Data in this exercise>

-----

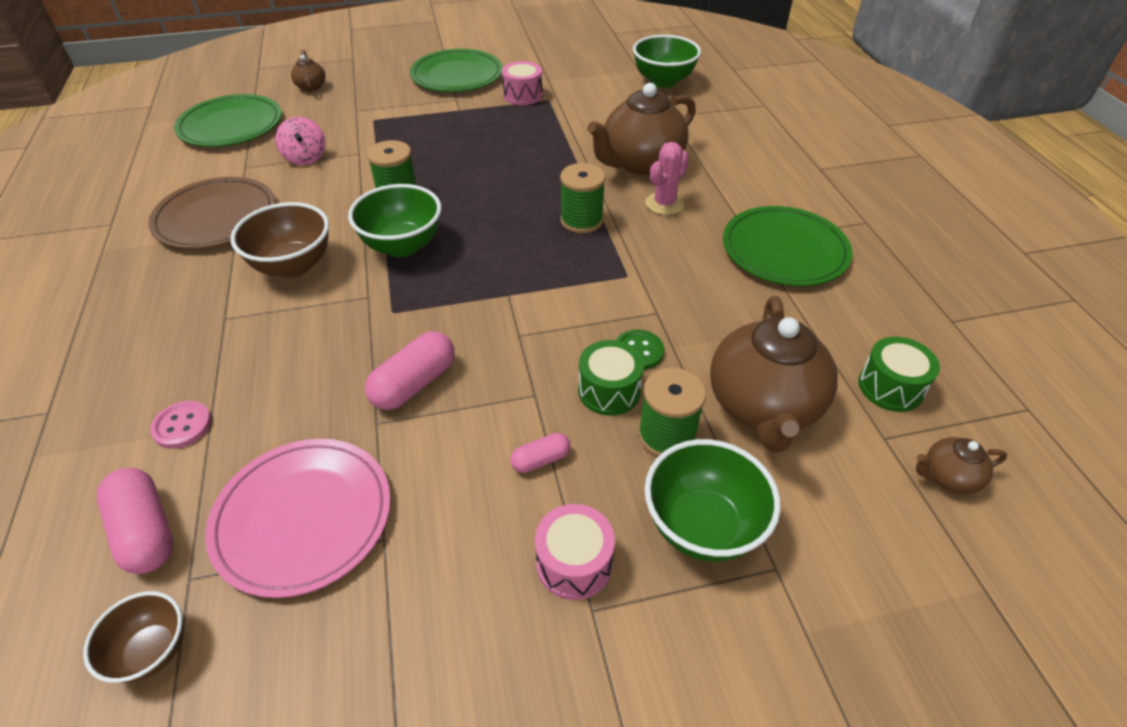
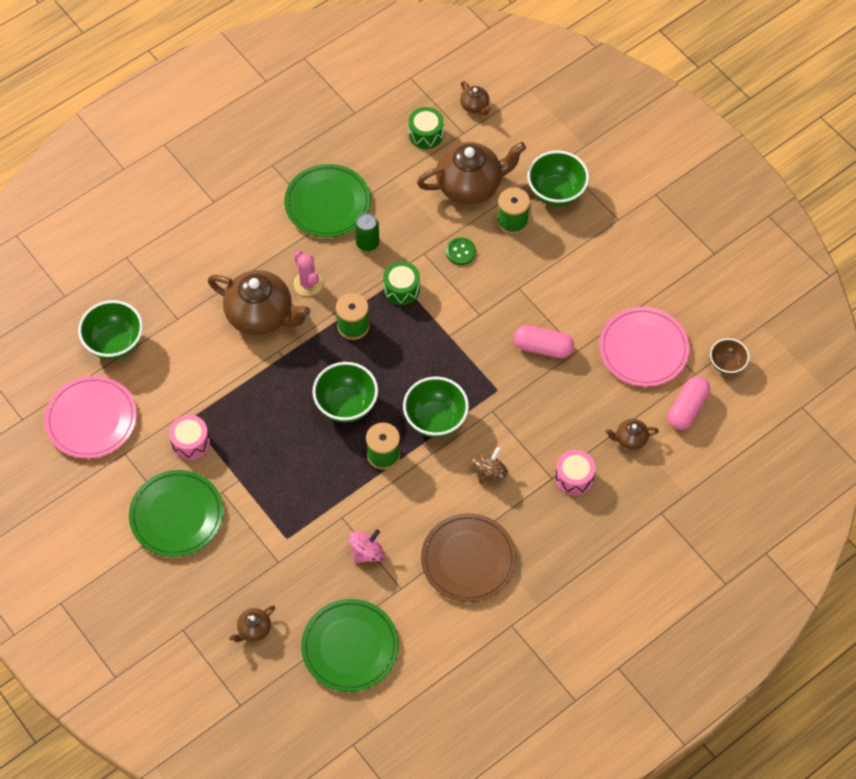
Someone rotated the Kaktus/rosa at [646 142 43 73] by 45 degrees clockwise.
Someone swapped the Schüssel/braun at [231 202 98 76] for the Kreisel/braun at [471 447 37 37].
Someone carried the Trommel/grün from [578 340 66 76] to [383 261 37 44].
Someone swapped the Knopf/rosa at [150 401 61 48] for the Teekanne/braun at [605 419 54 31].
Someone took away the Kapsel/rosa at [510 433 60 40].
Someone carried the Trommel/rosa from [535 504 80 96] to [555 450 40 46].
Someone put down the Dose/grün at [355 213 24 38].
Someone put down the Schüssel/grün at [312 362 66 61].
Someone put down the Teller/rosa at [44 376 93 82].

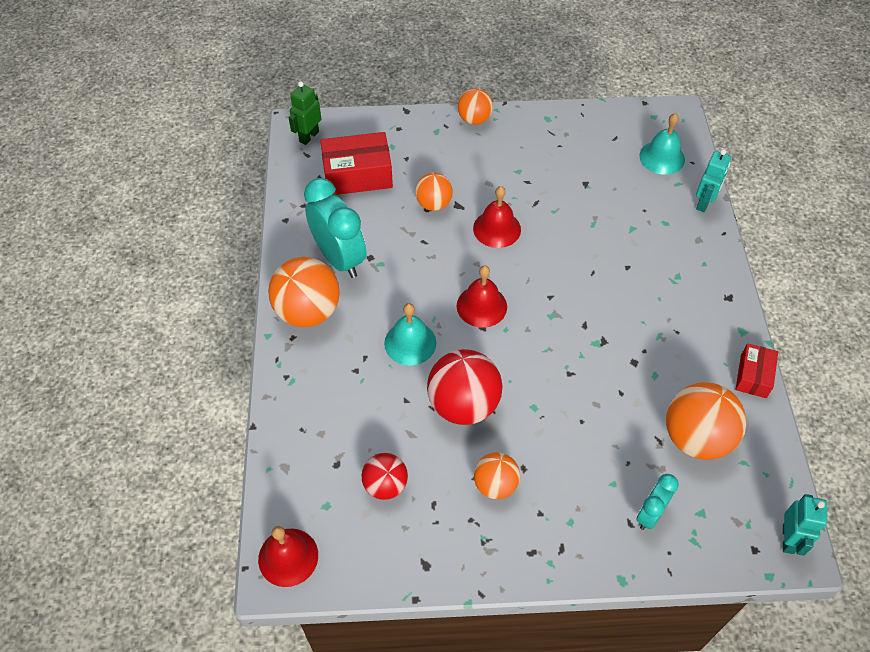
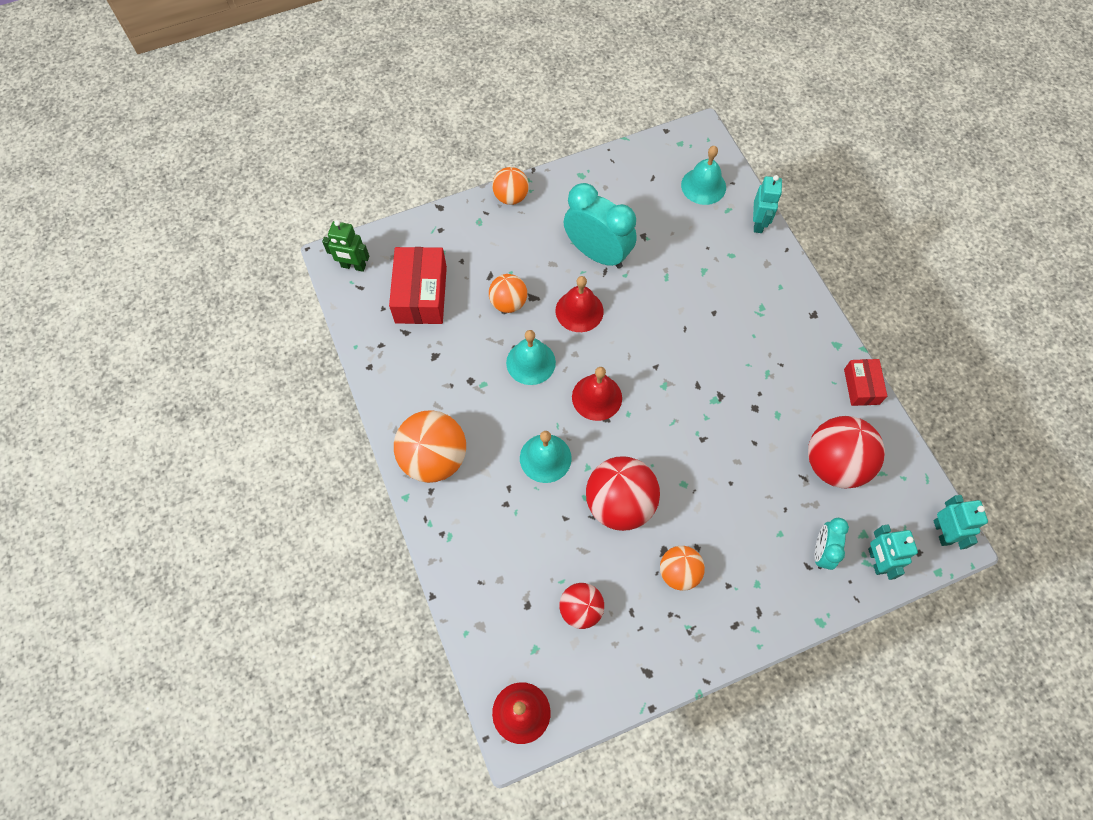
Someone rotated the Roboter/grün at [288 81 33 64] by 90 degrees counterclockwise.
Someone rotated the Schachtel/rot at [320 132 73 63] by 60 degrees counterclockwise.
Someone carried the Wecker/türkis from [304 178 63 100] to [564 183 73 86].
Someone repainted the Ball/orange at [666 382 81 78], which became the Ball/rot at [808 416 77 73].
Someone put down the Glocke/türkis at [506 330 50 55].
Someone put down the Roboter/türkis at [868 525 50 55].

-----

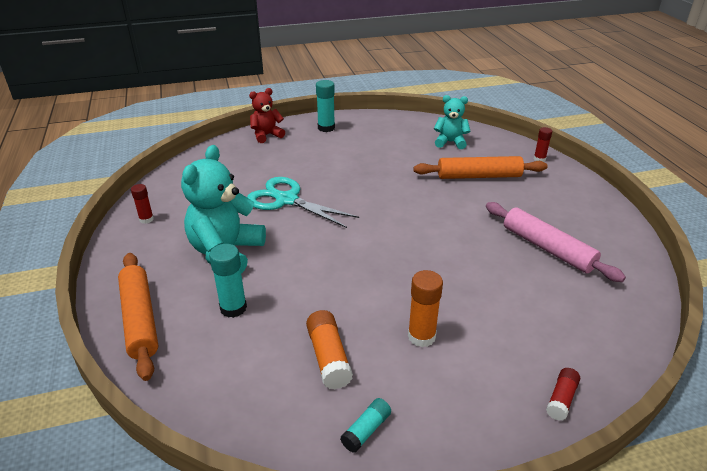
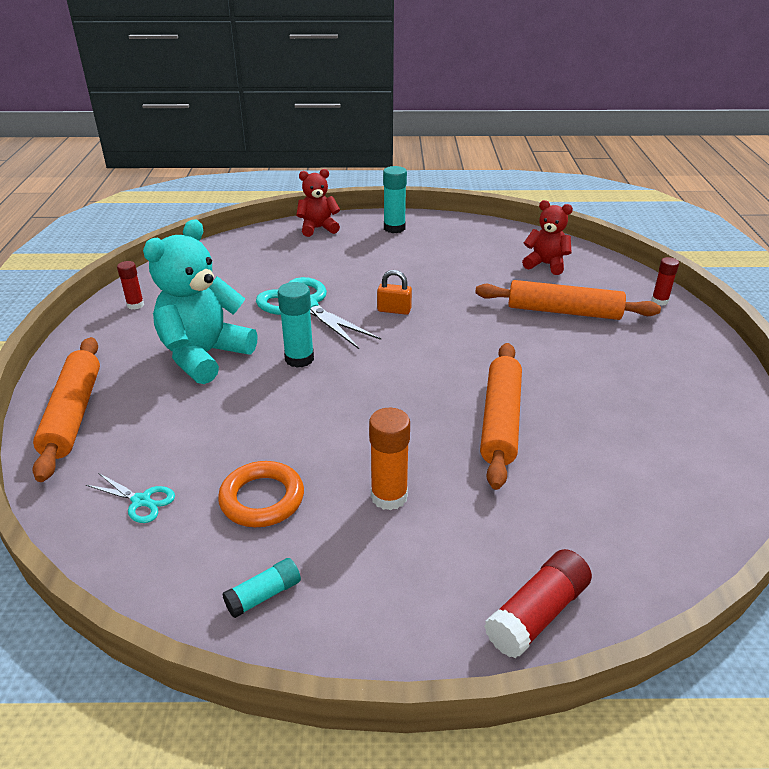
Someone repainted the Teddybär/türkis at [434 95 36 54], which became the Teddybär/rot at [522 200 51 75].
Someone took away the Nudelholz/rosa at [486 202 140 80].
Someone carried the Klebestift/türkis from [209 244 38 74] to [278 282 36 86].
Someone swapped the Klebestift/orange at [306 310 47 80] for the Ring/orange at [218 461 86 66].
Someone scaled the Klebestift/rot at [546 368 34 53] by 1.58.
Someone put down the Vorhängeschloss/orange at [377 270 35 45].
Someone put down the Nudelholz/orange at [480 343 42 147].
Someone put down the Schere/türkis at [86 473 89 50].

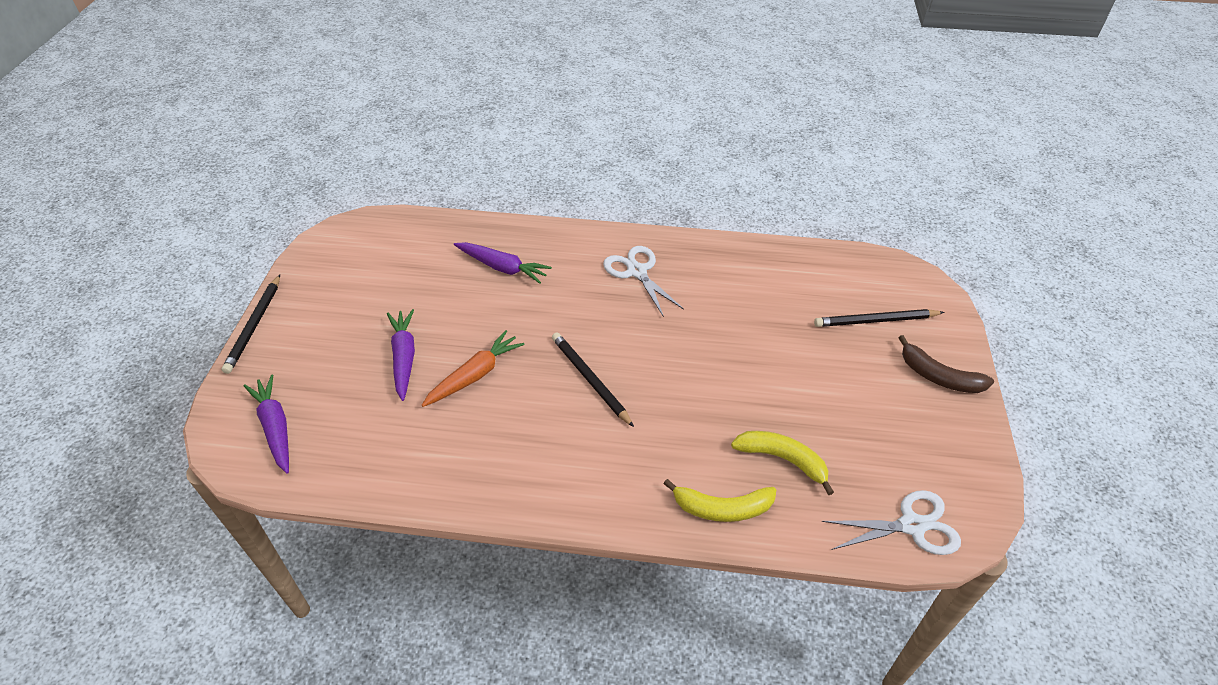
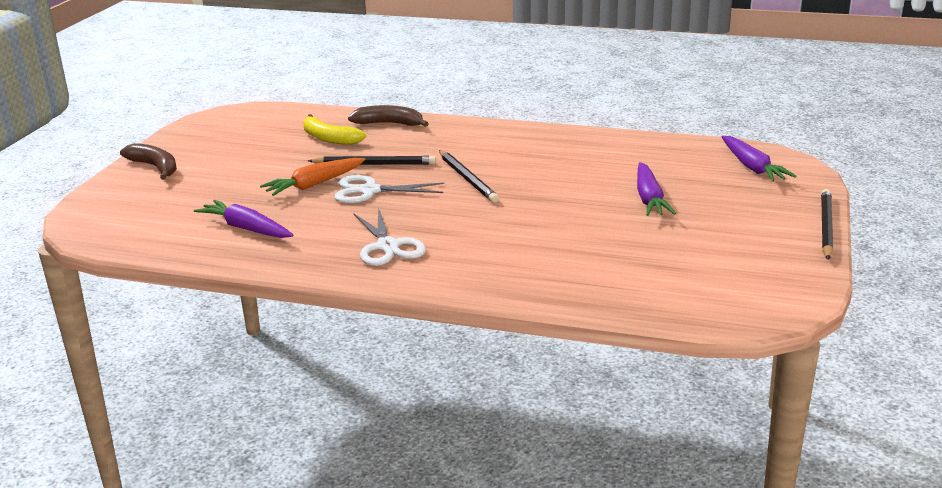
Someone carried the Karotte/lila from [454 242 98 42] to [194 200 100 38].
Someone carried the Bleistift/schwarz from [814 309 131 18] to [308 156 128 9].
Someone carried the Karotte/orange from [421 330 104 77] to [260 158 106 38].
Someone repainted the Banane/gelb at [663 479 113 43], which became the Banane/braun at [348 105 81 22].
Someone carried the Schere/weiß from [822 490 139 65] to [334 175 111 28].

-----

Your goal> Lines that include the word "Trommel" are to be extracted from the data above.

Exercise result>
Someone carried the Trommel/grün from [578 340 66 76] to [383 261 37 44].
Someone carried the Trommel/rosa from [535 504 80 96] to [555 450 40 46].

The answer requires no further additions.